Output only the lines that run from the line holding "U3 pin P1.7: W5 -> none" to the end of the entries, both ends included, and skip the pictures.
(AVAILABLE RECORDS)
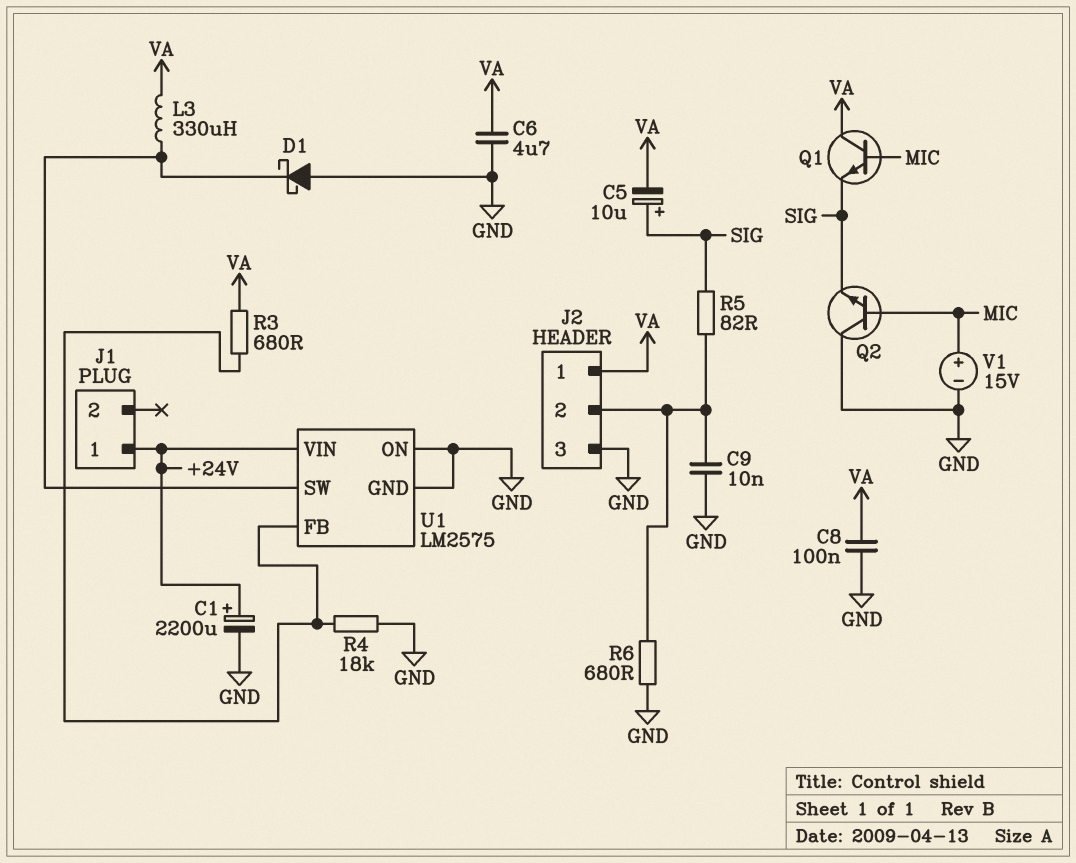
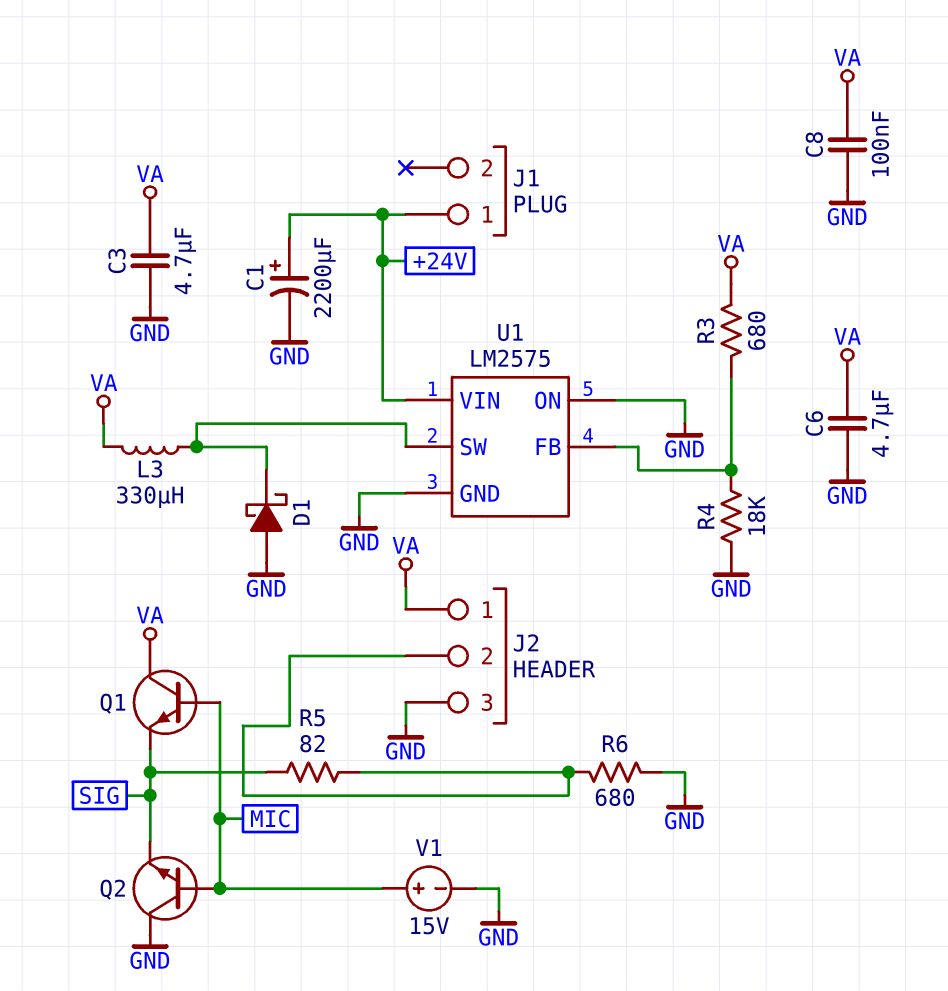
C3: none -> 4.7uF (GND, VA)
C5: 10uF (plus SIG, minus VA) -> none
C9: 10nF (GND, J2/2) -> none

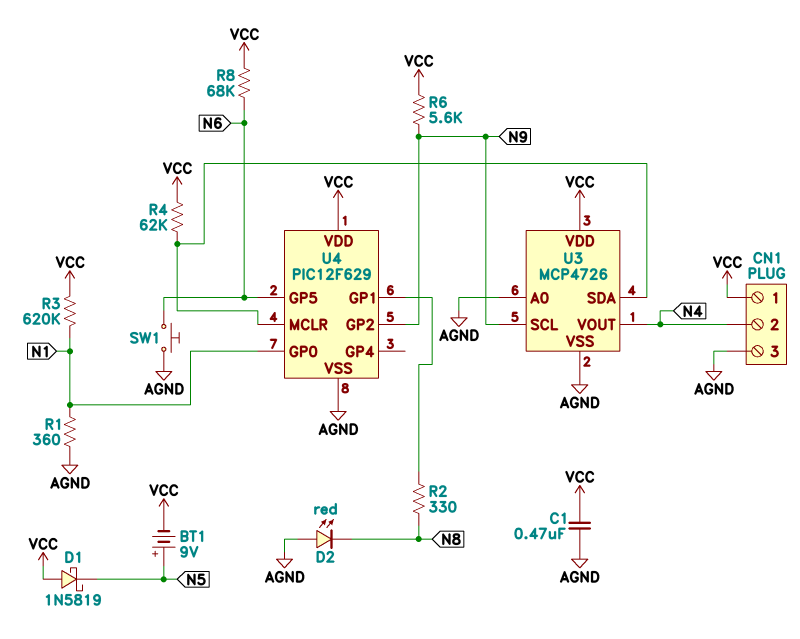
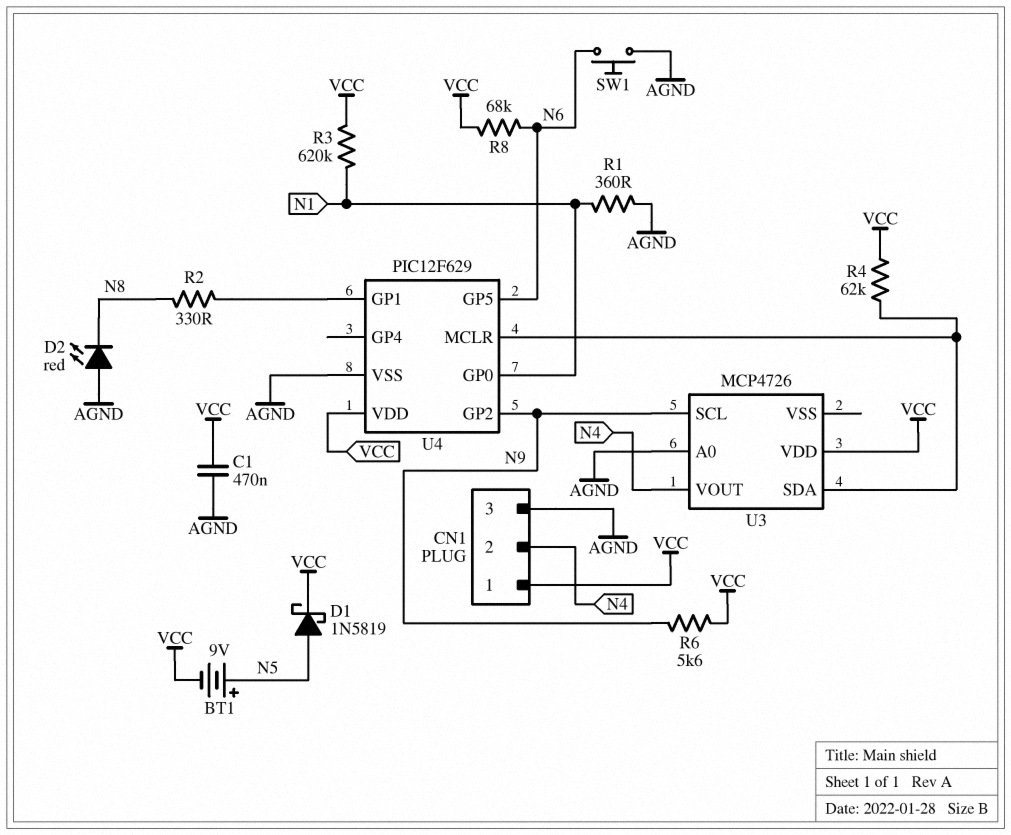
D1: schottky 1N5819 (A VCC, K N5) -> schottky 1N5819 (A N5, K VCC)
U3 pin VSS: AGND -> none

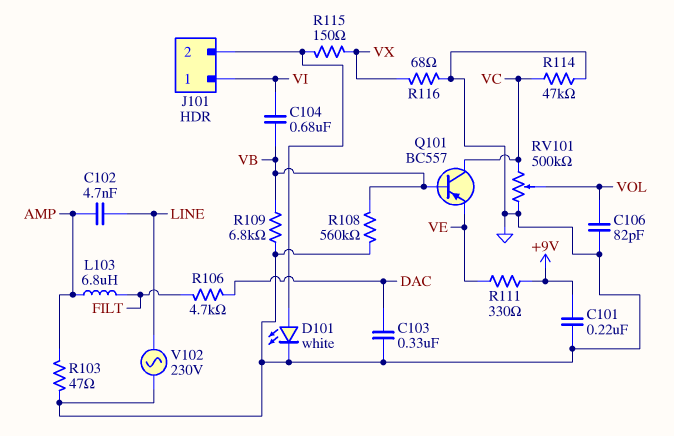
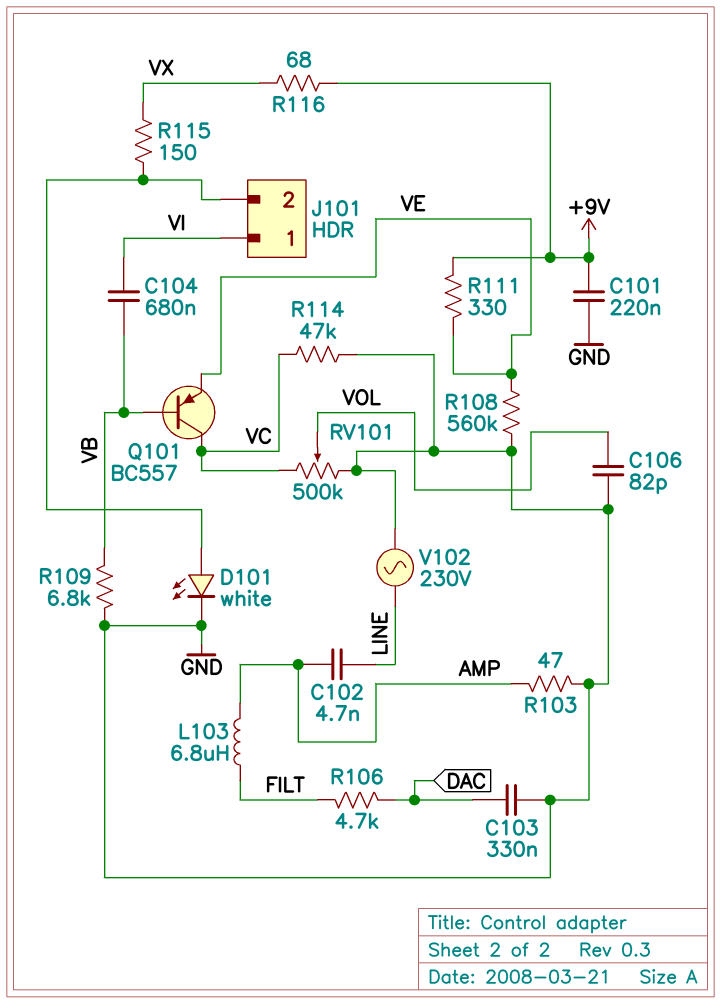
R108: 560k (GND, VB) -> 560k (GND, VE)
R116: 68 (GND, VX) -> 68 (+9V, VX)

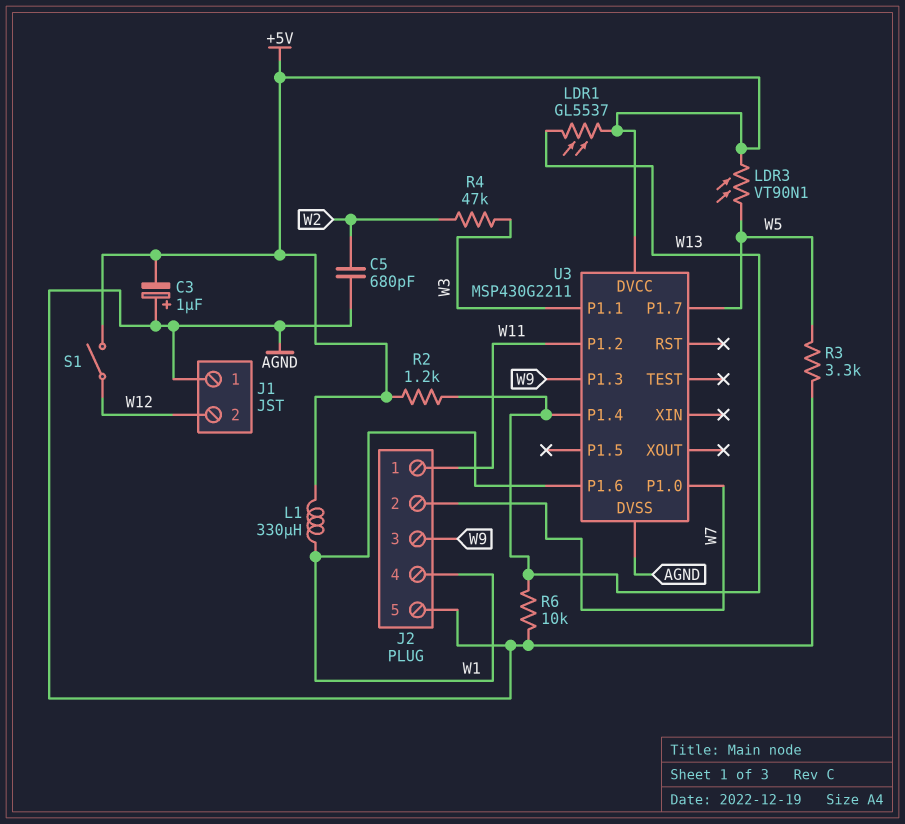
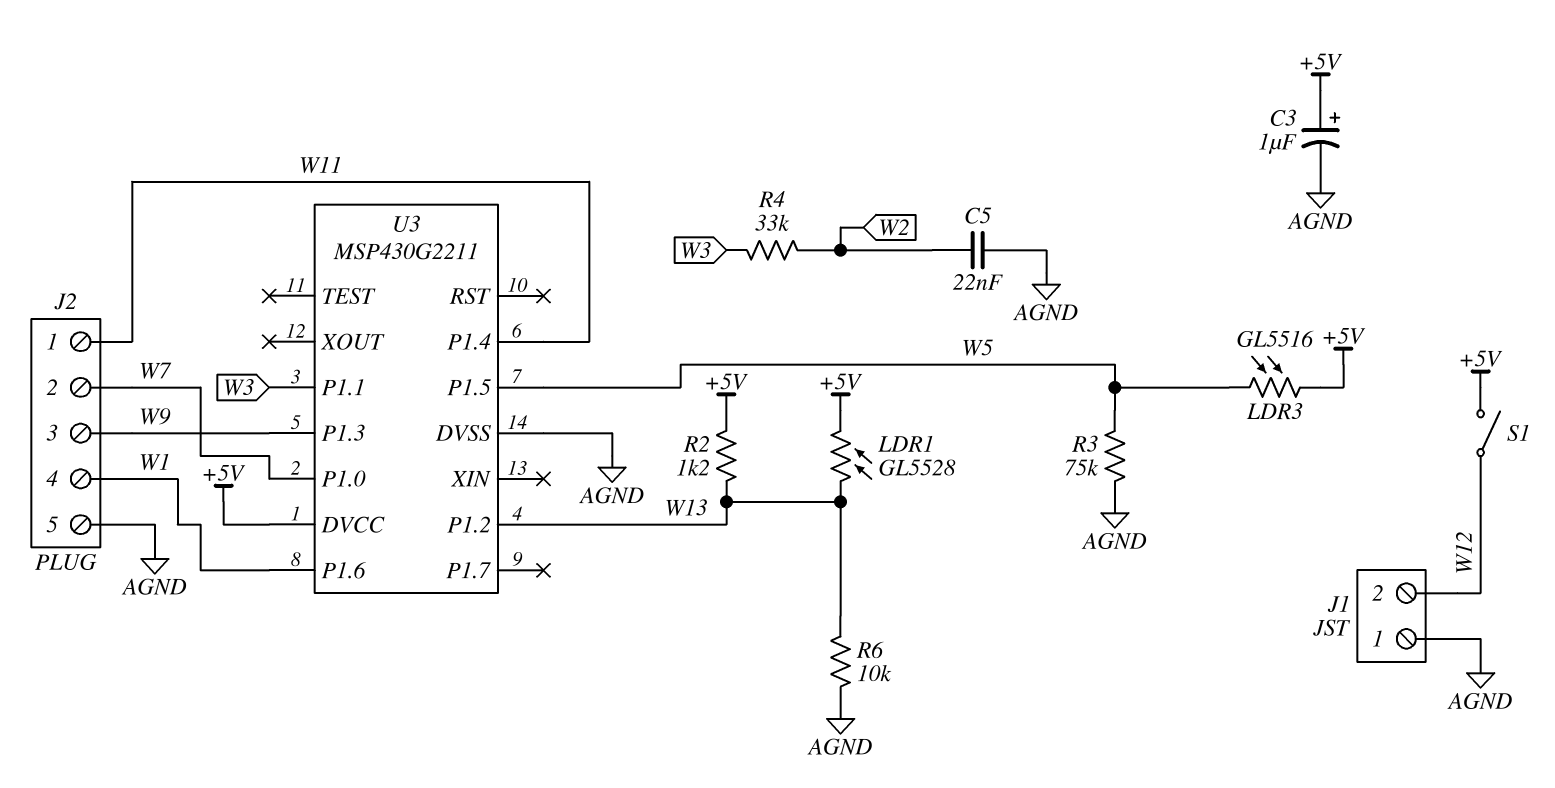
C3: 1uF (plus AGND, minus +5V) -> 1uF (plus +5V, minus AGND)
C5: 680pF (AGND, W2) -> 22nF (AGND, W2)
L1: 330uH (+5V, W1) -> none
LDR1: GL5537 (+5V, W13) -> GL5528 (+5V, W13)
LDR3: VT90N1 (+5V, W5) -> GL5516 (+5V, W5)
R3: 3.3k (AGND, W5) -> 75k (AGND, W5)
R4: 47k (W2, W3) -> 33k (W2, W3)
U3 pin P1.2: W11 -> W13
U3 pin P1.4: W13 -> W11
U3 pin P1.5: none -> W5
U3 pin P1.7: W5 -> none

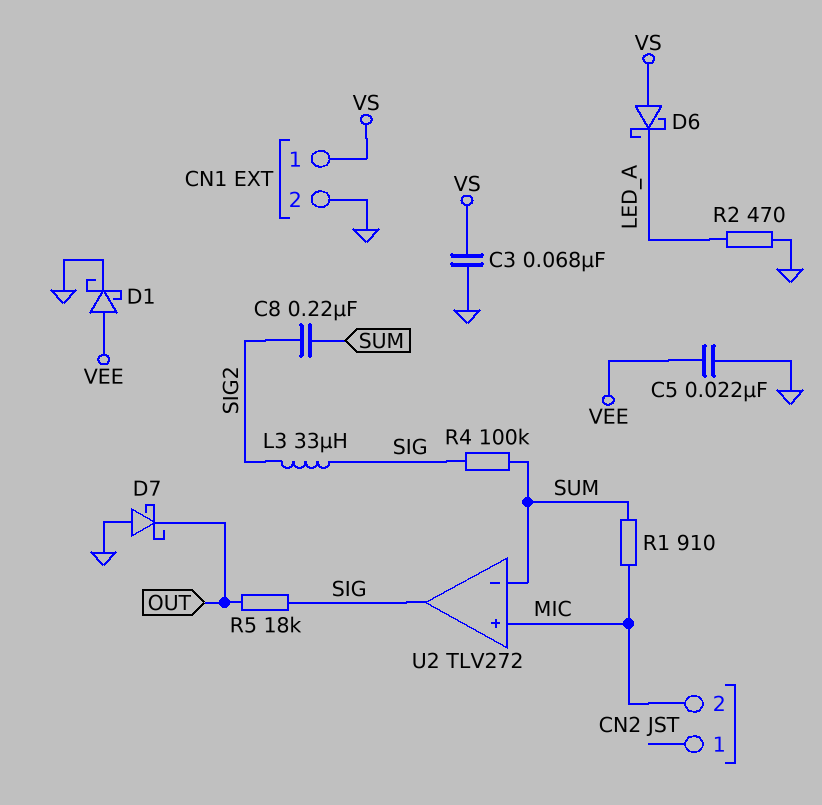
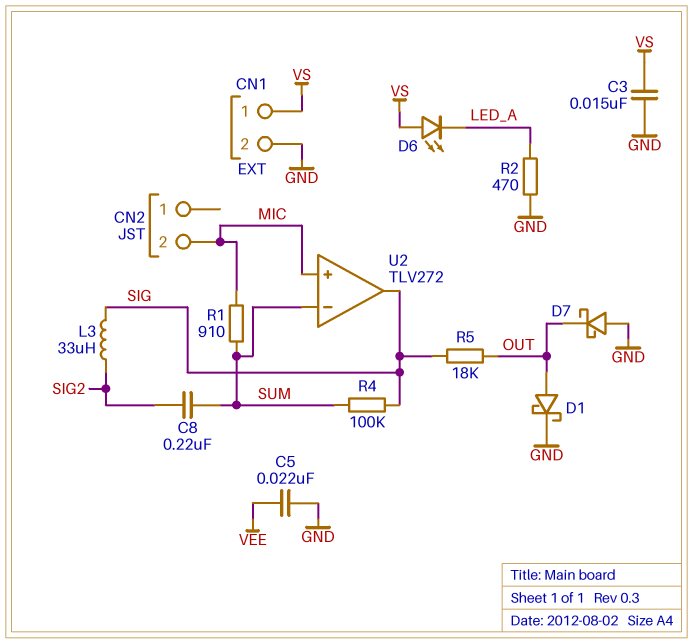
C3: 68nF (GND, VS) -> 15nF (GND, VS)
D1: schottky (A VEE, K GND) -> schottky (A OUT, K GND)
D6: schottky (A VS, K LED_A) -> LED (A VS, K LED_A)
(End AVAILABLE RECORDS)
[OUTPUT FOR THIS EXERCISE]:
U3 pin P1.7: W5 -> none

C3: 68nF (GND, VS) -> 15nF (GND, VS)
D1: schottky (A VEE, K GND) -> schottky (A OUT, K GND)
D6: schottky (A VS, K LED_A) -> LED (A VS, K LED_A)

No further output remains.